Input>
--------------------------------

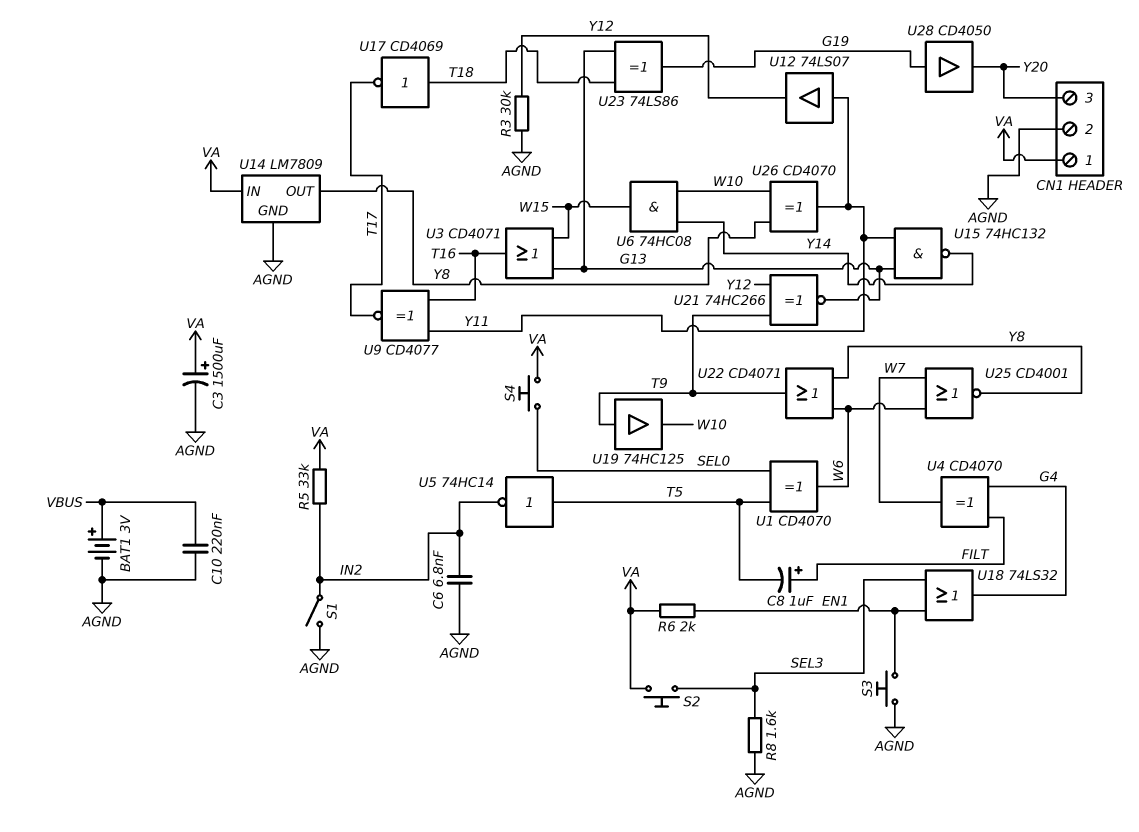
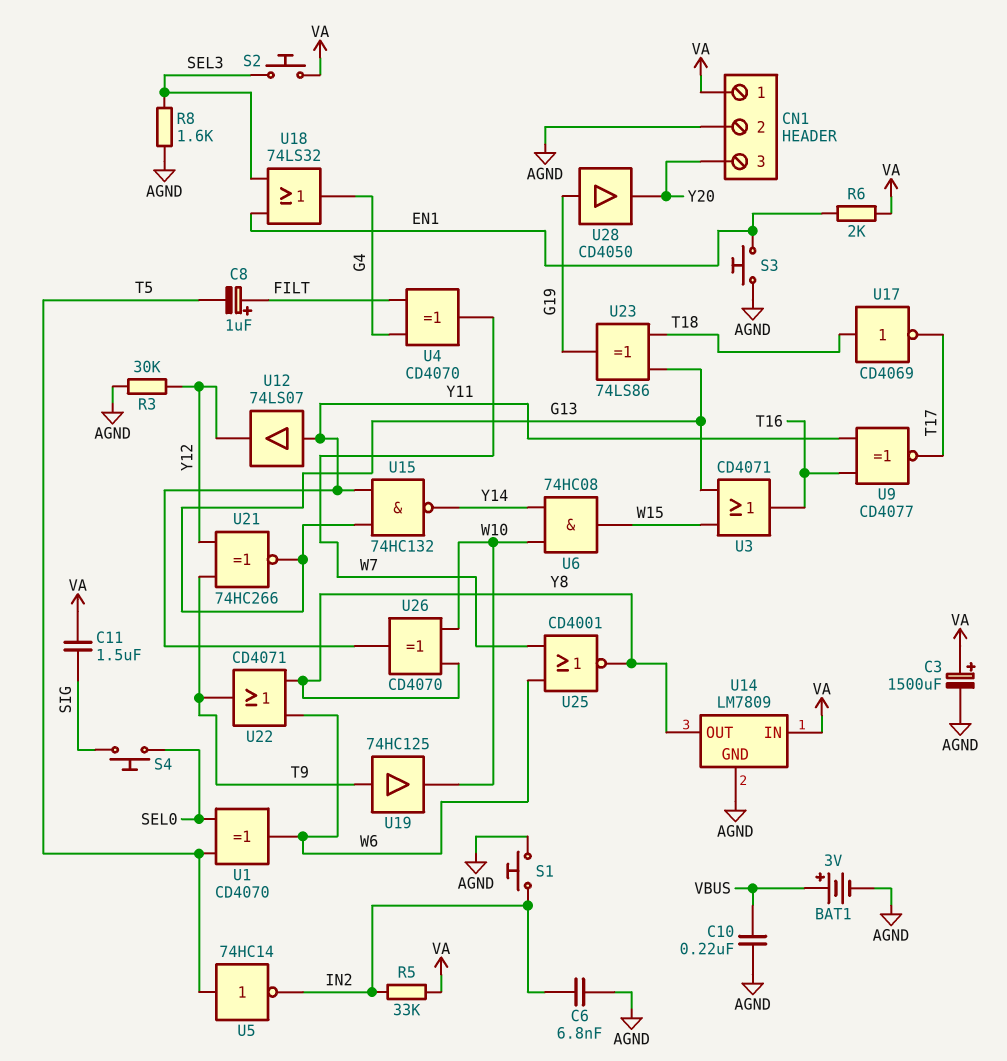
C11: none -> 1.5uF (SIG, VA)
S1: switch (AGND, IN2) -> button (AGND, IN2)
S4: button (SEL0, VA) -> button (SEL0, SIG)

--------------------------------

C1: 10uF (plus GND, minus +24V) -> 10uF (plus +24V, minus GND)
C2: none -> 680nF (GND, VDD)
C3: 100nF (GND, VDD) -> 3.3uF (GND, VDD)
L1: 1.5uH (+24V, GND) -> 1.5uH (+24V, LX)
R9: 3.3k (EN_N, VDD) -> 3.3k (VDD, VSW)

--------------------------------

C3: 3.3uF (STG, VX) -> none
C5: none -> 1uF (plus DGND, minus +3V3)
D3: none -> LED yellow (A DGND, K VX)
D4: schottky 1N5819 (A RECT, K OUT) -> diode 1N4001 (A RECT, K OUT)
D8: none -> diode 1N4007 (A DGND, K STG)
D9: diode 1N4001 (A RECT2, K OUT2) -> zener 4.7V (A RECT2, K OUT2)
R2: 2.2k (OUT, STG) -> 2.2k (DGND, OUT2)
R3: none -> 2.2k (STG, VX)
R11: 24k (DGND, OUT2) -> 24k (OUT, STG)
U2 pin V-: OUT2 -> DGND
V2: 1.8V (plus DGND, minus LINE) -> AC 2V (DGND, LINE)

--------------------------------

Each line above that carries the string "DGND" has to be returned.

C5: none -> 1uF (plus DGND, minus +3V3)
D3: none -> LED yellow (A DGND, K VX)
D8: none -> diode 1N4007 (A DGND, K STG)
R2: 2.2k (OUT, STG) -> 2.2k (DGND, OUT2)
R11: 24k (DGND, OUT2) -> 24k (OUT, STG)
U2 pin V-: OUT2 -> DGND
V2: 1.8V (plus DGND, minus LINE) -> AC 2V (DGND, LINE)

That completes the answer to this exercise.